● Brief
Which lines below include the string "degrees"? Please show each one.

● Information
----

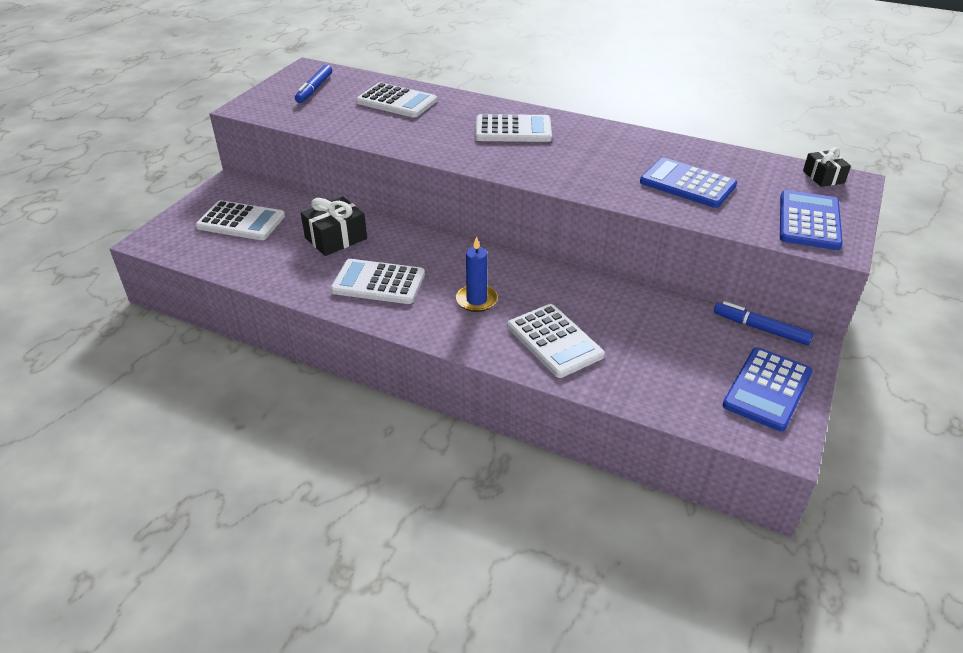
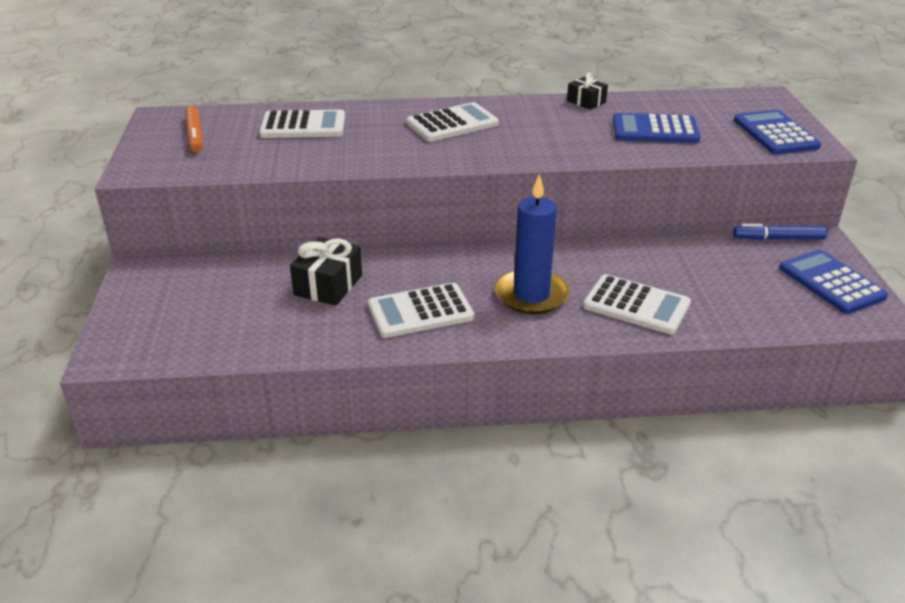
camera: 30 degrees left, 5 degrees down
(241, 222) = (200, 302): white calculator -> none
(314, 89) = (195, 135): blue marker -> orange marker
(476, 300) = (531, 295): blue candle -> blue candle, size x1.63
(767, 389) = (831, 282): blue calculator -> blue calculator turned 150 degrees clockwise
(823, 177) = (745, 98): black gift -> black gift (586, 101)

----

● Solved exercise
camera: 30 degrees left, 5 degrees down
(767, 389) = (831, 282): blue calculator -> blue calculator turned 150 degrees clockwise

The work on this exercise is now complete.